## Exercise aim:
Which lines of the entries contain the string "none"? Copy each of them.

## Source material:
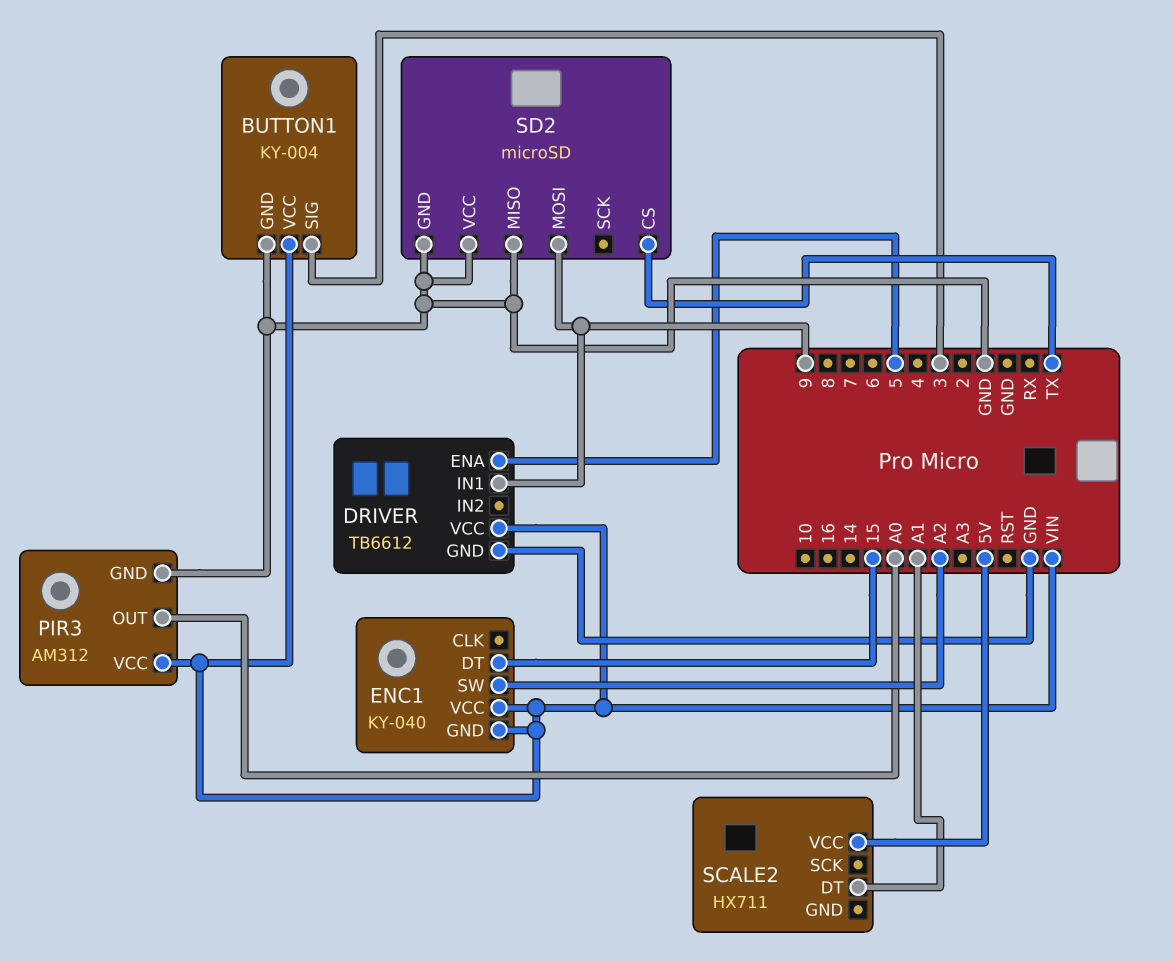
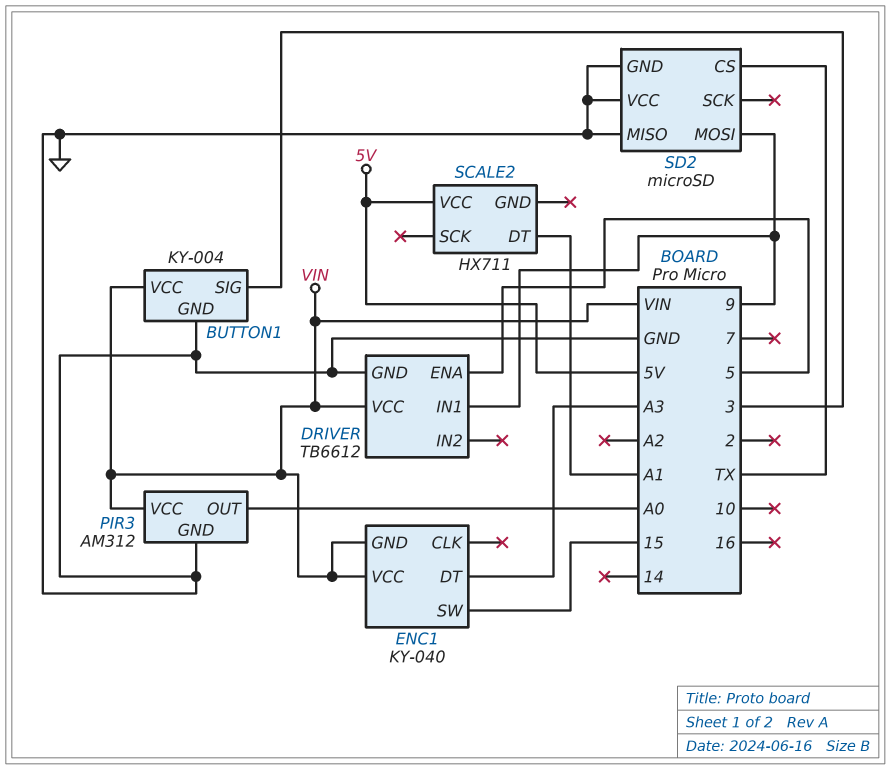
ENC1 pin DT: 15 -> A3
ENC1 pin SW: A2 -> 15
==
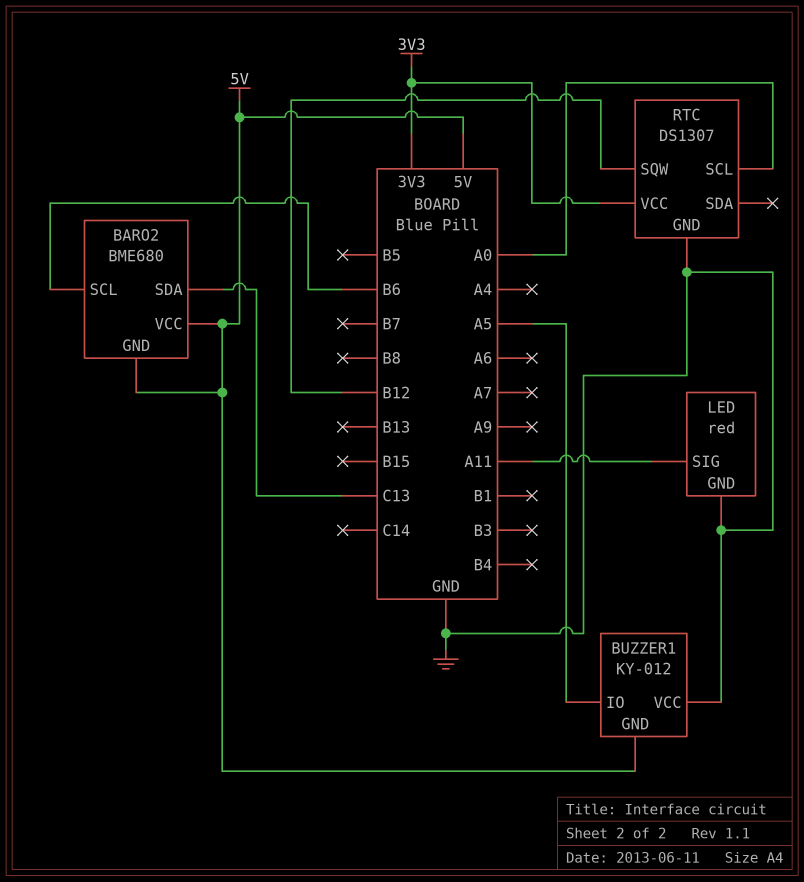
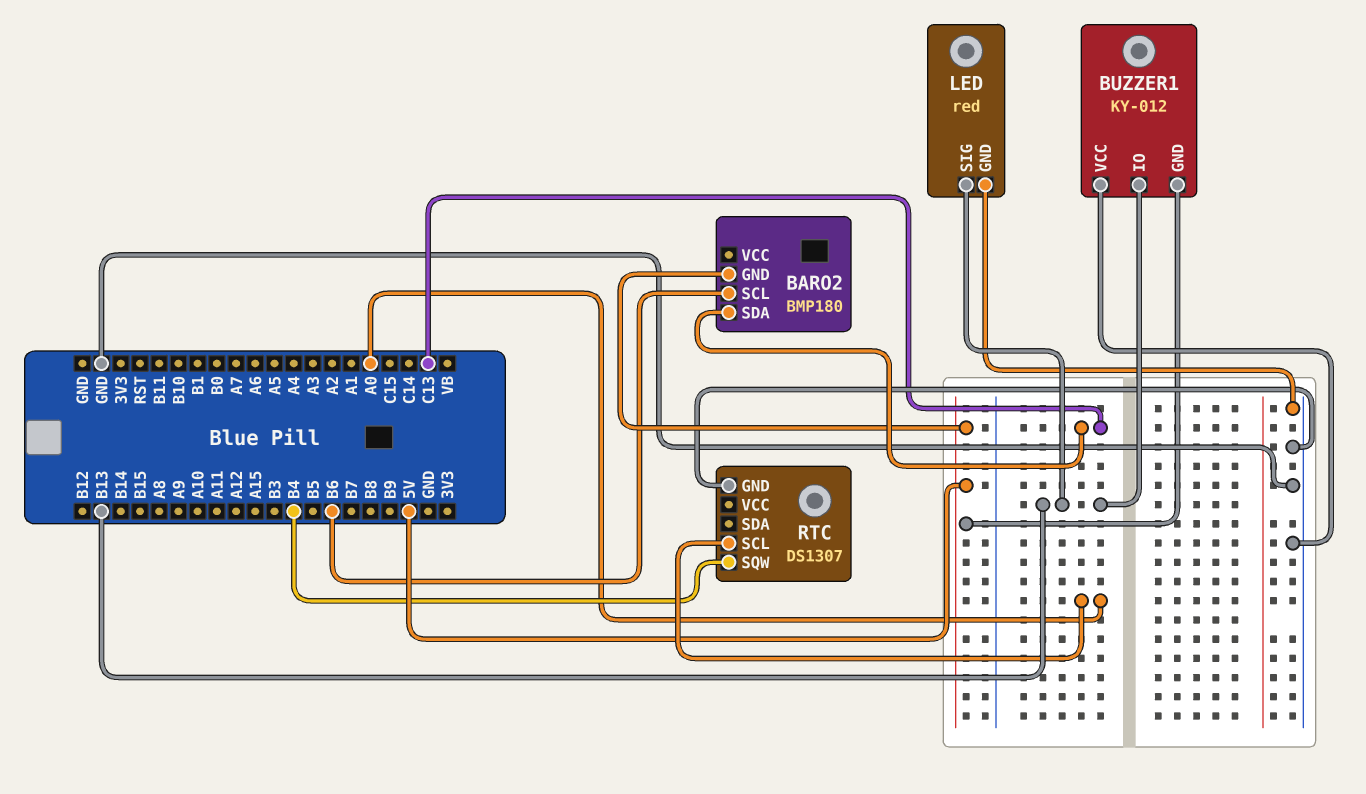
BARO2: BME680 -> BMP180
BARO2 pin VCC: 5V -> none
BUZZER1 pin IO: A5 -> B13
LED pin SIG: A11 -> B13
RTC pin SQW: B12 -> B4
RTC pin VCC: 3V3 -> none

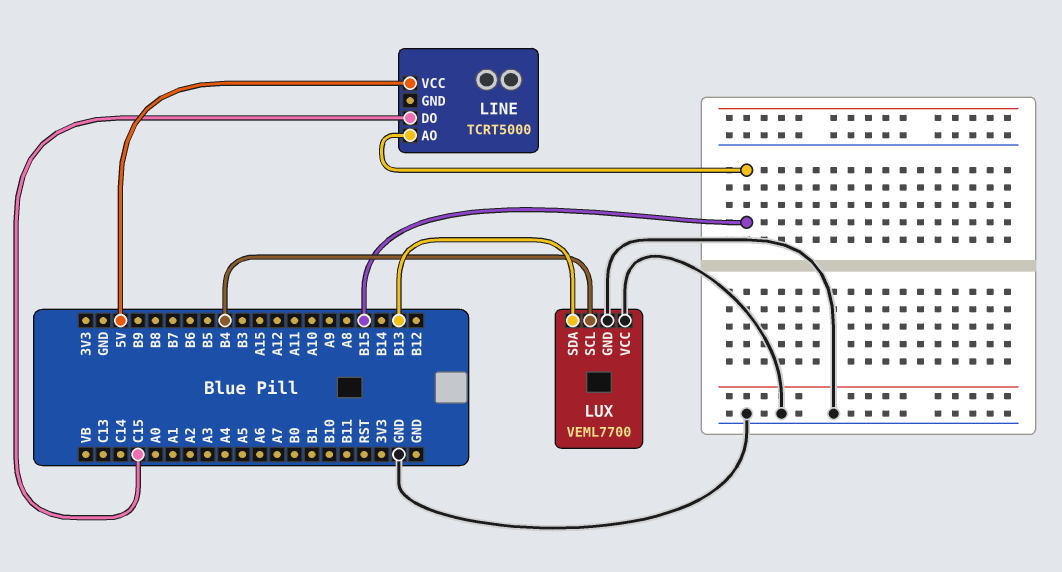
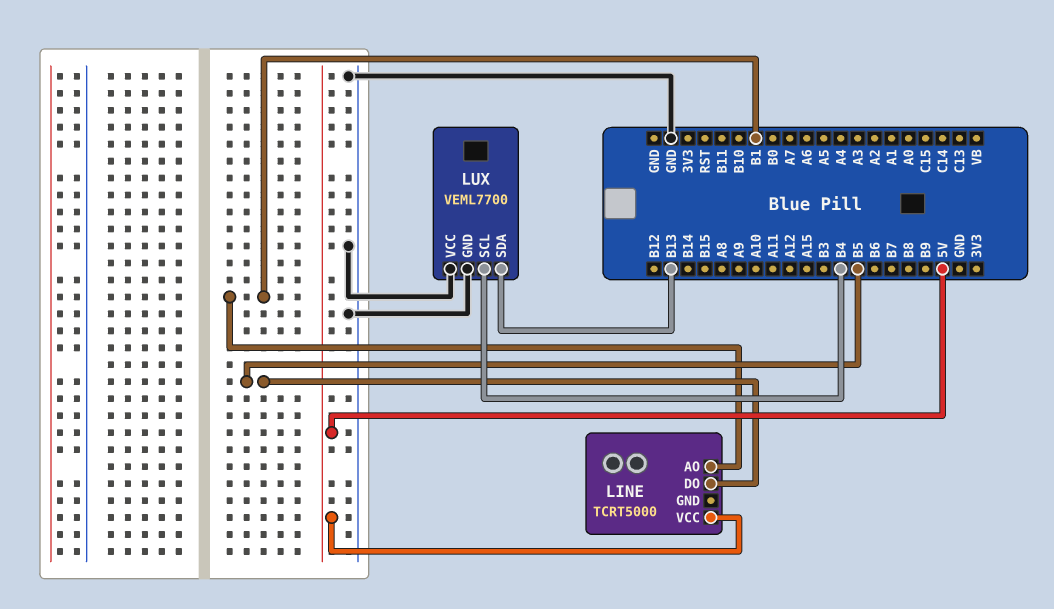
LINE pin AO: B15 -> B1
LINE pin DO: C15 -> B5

## Written response:
BARO2 pin VCC: 5V -> none
RTC pin VCC: 3V3 -> none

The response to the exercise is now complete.